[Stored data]
◆ ◆ ◆ ◆ ◆ ◆ ◆

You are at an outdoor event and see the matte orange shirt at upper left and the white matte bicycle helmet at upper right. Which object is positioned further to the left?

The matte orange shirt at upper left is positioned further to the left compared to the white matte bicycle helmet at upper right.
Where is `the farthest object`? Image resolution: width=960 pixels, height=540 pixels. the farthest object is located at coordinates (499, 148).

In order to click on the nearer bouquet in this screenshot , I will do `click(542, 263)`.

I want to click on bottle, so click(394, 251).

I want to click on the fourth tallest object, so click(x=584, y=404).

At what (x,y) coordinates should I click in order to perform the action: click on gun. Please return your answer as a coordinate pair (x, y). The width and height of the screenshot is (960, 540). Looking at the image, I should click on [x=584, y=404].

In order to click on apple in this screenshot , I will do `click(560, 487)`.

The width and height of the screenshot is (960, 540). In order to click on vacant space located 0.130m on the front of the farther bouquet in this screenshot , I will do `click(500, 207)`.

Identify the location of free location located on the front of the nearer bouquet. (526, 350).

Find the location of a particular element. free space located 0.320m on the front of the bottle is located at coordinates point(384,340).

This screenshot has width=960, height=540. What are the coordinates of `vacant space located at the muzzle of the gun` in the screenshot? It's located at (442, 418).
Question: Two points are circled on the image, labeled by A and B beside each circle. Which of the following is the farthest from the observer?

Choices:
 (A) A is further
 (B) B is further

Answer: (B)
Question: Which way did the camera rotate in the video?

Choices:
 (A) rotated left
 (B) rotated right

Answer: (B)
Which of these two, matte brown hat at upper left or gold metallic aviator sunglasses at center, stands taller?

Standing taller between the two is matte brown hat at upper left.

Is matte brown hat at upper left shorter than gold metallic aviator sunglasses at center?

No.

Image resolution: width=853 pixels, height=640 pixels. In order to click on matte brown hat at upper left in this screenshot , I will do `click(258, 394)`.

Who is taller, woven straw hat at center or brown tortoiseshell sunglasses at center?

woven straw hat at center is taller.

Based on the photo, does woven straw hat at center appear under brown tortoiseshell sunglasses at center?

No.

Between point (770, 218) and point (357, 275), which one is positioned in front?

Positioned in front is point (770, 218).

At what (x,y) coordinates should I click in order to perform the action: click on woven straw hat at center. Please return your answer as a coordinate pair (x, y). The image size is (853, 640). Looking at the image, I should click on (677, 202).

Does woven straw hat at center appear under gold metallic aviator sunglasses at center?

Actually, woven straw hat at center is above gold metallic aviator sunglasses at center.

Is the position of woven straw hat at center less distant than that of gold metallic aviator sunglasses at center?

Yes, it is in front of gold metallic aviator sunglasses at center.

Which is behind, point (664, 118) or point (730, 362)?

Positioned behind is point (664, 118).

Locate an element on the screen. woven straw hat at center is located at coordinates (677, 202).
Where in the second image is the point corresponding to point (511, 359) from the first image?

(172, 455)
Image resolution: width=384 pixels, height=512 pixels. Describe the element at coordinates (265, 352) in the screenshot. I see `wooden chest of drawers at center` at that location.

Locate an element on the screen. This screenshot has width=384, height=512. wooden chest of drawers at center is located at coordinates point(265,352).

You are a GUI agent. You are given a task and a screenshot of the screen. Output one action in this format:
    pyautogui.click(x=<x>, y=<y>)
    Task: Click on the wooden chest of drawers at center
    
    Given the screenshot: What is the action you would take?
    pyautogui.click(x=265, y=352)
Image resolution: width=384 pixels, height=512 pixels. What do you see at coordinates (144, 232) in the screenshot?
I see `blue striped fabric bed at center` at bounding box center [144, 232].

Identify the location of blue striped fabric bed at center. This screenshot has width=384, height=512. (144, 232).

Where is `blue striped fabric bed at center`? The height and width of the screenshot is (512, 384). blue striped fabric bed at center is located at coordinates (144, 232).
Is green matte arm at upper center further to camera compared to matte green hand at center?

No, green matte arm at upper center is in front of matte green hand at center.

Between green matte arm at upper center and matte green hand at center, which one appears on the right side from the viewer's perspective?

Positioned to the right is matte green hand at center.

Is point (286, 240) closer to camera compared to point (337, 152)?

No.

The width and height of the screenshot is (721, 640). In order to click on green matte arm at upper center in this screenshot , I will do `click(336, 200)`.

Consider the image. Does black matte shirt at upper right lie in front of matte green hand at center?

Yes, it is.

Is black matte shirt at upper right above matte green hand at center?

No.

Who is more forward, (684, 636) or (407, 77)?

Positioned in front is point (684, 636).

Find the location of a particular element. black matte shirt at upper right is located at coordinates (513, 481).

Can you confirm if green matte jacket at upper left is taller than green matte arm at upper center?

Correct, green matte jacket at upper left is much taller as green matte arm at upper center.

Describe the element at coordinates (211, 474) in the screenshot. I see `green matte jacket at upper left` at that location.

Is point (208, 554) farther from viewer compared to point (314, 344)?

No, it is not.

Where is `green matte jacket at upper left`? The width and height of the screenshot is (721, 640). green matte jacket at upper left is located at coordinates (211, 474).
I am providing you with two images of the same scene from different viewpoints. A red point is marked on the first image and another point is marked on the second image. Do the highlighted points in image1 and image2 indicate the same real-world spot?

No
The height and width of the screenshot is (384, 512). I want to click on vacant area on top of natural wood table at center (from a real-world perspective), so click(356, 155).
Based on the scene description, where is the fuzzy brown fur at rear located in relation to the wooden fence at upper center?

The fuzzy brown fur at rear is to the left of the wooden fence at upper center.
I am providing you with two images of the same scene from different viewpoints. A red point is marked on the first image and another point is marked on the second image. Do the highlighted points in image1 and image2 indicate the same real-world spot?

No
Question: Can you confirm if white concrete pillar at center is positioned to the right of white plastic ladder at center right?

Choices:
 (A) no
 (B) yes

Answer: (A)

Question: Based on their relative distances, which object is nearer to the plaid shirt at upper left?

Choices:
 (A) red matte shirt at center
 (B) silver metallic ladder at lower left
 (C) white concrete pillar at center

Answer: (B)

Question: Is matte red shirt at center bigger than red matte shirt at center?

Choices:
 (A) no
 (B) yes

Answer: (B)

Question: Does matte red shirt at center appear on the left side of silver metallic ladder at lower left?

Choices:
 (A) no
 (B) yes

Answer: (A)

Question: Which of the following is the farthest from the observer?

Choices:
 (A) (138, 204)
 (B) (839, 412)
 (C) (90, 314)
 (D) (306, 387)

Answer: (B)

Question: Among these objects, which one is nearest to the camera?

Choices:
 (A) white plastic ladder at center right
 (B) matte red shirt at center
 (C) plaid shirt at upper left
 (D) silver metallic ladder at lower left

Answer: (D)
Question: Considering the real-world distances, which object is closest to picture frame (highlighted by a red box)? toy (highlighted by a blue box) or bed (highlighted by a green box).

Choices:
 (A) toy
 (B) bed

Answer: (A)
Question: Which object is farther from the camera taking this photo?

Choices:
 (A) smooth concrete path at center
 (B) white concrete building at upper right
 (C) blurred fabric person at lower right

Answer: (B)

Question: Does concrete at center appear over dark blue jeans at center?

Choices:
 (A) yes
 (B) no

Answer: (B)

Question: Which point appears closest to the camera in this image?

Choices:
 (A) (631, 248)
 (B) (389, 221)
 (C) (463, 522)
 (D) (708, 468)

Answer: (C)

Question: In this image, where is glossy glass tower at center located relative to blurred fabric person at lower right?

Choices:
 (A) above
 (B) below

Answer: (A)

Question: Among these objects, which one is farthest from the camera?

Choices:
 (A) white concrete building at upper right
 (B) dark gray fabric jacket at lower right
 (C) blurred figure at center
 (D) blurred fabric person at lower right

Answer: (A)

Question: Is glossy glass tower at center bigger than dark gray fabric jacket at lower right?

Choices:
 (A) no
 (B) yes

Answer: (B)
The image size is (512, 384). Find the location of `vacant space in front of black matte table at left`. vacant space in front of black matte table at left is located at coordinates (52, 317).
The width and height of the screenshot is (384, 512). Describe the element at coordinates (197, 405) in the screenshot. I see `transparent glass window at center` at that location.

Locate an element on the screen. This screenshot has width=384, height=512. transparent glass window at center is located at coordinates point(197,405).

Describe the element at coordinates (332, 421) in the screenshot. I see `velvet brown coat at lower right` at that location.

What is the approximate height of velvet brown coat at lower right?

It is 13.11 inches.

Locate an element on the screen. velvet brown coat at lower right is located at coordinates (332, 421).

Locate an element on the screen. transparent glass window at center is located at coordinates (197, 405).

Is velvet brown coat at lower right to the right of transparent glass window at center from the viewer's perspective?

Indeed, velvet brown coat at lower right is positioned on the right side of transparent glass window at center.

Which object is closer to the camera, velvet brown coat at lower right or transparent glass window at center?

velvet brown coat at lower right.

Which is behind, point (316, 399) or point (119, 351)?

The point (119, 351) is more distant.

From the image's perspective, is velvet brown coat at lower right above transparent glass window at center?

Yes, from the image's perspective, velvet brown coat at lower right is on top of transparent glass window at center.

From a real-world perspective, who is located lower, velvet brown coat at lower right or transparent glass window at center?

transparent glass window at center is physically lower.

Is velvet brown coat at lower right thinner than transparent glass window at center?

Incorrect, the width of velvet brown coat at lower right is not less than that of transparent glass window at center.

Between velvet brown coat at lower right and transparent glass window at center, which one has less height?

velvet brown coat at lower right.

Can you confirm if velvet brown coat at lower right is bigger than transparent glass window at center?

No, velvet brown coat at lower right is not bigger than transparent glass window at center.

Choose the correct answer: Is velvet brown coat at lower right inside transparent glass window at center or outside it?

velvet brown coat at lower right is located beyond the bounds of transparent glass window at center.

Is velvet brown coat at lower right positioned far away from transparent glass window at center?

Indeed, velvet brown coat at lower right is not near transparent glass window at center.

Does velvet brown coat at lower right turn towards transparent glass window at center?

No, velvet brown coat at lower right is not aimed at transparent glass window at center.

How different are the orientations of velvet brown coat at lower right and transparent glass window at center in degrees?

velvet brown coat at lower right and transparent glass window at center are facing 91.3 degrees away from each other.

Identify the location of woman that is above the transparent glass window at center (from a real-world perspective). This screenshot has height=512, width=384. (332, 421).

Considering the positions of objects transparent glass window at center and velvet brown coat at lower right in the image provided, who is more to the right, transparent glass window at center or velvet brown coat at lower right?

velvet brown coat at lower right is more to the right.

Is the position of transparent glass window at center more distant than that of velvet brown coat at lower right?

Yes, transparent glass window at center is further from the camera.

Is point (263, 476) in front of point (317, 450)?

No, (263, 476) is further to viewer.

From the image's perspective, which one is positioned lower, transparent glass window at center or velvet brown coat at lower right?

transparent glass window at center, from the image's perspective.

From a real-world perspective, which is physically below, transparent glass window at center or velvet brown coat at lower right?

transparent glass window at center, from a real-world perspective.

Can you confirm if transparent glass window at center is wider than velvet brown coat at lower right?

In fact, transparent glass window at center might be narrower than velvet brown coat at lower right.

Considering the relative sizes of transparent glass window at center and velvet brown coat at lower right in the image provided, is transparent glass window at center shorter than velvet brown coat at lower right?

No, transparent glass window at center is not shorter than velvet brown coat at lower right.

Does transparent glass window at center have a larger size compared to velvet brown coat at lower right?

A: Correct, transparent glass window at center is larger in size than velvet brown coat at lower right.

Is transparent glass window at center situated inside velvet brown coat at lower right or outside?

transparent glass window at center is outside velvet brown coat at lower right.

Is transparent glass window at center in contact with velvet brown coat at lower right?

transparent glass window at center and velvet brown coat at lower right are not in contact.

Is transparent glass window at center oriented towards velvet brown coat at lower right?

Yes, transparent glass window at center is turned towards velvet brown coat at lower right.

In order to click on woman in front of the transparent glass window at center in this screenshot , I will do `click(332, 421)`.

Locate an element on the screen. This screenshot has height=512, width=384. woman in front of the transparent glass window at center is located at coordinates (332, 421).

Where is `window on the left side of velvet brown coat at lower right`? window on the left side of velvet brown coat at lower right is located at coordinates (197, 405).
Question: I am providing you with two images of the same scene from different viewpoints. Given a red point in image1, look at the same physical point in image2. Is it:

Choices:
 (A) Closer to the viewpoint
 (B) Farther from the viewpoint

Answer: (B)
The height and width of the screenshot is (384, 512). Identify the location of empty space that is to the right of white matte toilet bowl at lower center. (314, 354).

◆ ◆ ◆ ◆ ◆ ◆ ◆

● **INSTRUCTIONS FOR THE TASK**: Please copy the lines of the listing above word for word, from the line containing "The matte orange shirt at upper left is" down to the line containing "(B) B is further", both included.

● **RESULT FOR THIS TASK**:
The matte orange shirt at upper left is positioned further to the left compared to the white matte bicycle helmet at upper right.
Where is `the farthest object`? Image resolution: width=960 pixels, height=540 pixels. the farthest object is located at coordinates (499, 148).

In order to click on the nearer bouquet in this screenshot , I will do `click(542, 263)`.

I want to click on bottle, so click(394, 251).

I want to click on the fourth tallest object, so click(x=584, y=404).

At what (x,y) coordinates should I click in order to perform the action: click on gun. Please return your answer as a coordinate pair (x, y). The width and height of the screenshot is (960, 540). Looking at the image, I should click on [x=584, y=404].

In order to click on apple in this screenshot , I will do `click(560, 487)`.

The width and height of the screenshot is (960, 540). In order to click on vacant space located 0.130m on the front of the farther bouquet in this screenshot , I will do `click(500, 207)`.

Identify the location of free location located on the front of the nearer bouquet. (526, 350).

Find the location of a particular element. free space located 0.320m on the front of the bottle is located at coordinates point(384,340).

This screenshot has width=960, height=540. What are the coordinates of `vacant space located at the muzzle of the gun` in the screenshot? It's located at (442, 418).
Question: Two points are circled on the image, labeled by A and B beside each circle. Which of the following is the farthest from the observer?

Choices:
 (A) A is further
 (B) B is further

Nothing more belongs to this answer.